Give the lines below again exactly, starting with the line that holds "type=appeared; after=yellow_bumimutik; pos2=138,327,206,405" and going on through the line that holds "type=spun; before=yellow_numomel; pos1=430,401,549,464;".

• • • •

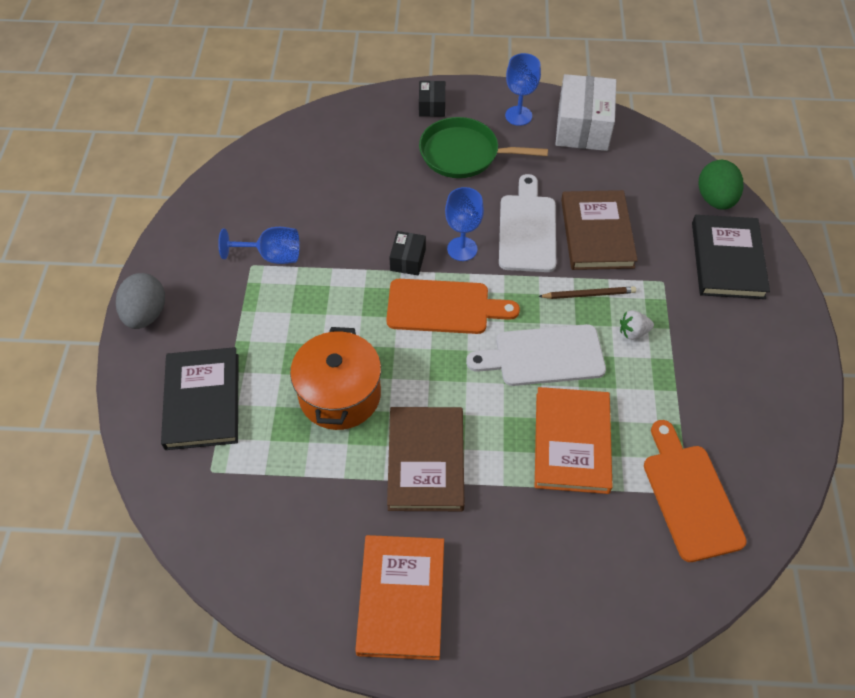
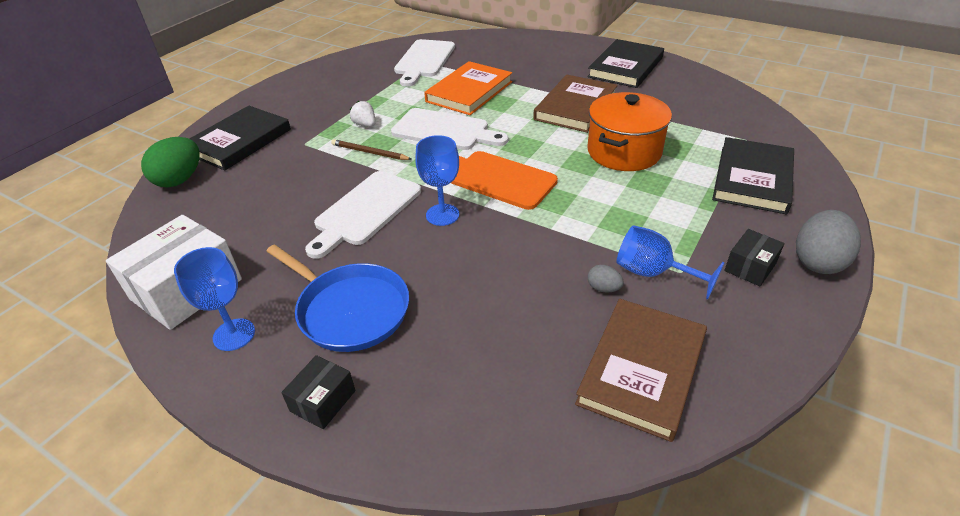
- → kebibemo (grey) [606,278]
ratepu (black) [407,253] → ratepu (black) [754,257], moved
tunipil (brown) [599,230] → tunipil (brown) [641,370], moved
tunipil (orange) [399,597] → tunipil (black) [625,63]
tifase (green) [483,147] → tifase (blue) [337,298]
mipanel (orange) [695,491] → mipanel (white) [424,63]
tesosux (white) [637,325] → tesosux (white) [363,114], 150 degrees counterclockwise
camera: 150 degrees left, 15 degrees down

• • • •

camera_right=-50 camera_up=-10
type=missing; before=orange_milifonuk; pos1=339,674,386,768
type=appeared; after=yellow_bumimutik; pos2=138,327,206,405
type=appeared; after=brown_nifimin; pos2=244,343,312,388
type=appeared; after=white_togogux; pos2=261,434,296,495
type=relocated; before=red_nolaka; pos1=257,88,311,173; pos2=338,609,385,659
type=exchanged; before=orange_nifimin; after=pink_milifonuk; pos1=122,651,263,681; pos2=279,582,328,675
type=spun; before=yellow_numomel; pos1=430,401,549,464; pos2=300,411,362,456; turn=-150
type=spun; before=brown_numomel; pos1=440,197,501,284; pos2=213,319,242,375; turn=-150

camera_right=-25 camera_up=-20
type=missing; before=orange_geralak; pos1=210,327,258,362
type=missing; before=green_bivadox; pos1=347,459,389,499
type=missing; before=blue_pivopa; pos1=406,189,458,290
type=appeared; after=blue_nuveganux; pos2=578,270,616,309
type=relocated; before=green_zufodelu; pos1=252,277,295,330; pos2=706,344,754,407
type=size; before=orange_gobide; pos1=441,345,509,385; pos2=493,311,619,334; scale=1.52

• • • •

* _Answer area_:
type=appeared; after=yellow_bumimutik; pos2=138,327,206,405
type=appeared; after=brown_nifimin; pos2=244,343,312,388
type=appeared; after=white_togogux; pos2=261,434,296,495
type=relocated; before=red_nolaka; pos1=257,88,311,173; pos2=338,609,385,659
type=exchanged; before=orange_nifimin; after=pink_milifonuk; pos1=122,651,263,681; pos2=279,582,328,675
type=spun; before=yellow_numomel; pos1=430,401,549,464; pos2=300,411,362,456; turn=-150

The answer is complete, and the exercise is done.